Start of Block

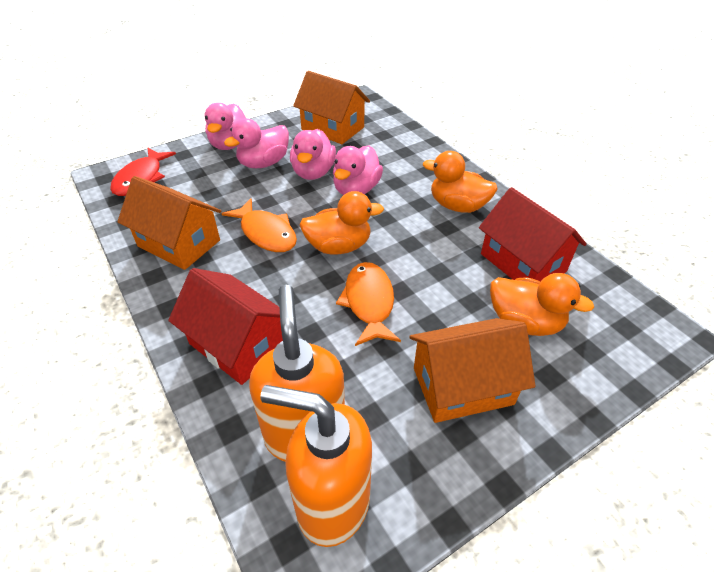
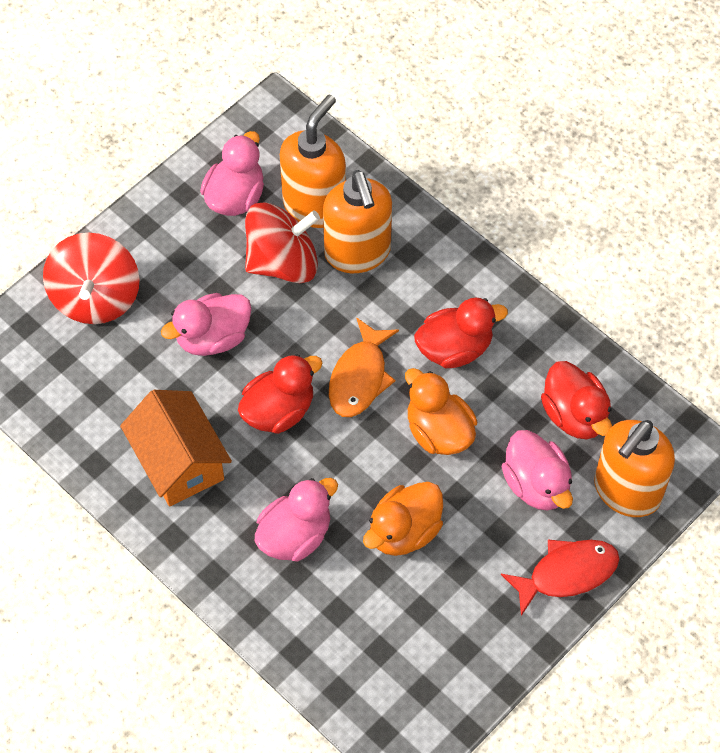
orange duck: 3 -> 2
orange fish: 2 -> 1
orange house: 3 -> 1
orange soap dispenser: 2 -> 3
red duck: 0 -> 3
red house: 2 -> 0
red spinning top: 0 -> 2

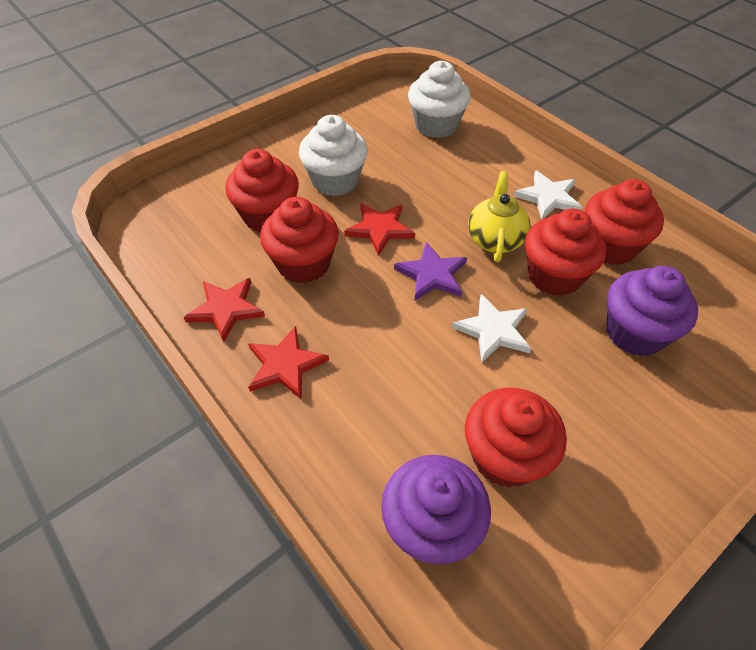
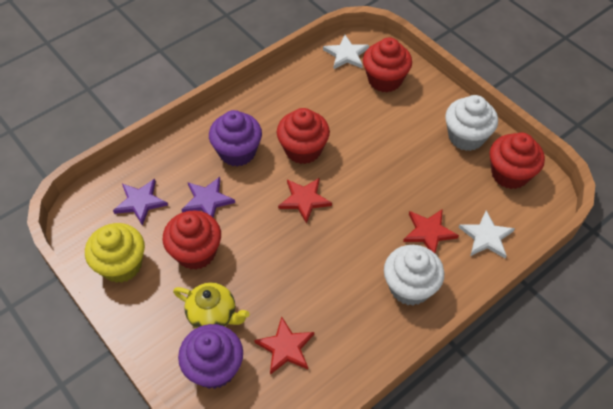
purple star: 1 -> 2
red cupcake: 5 -> 4
yellow cupcake: 0 -> 1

End of Block

__DESCRIPTION OF THE TASK__: Extract all the data above exactly, excluding every picture.

__TASK OUTPUT__:
orange duck: 3 -> 2
orange fish: 2 -> 1
orange house: 3 -> 1
orange soap dispenser: 2 -> 3
red duck: 0 -> 3
red house: 2 -> 0
red spinning top: 0 -> 2

purple star: 1 -> 2
red cupcake: 5 -> 4
yellow cupcake: 0 -> 1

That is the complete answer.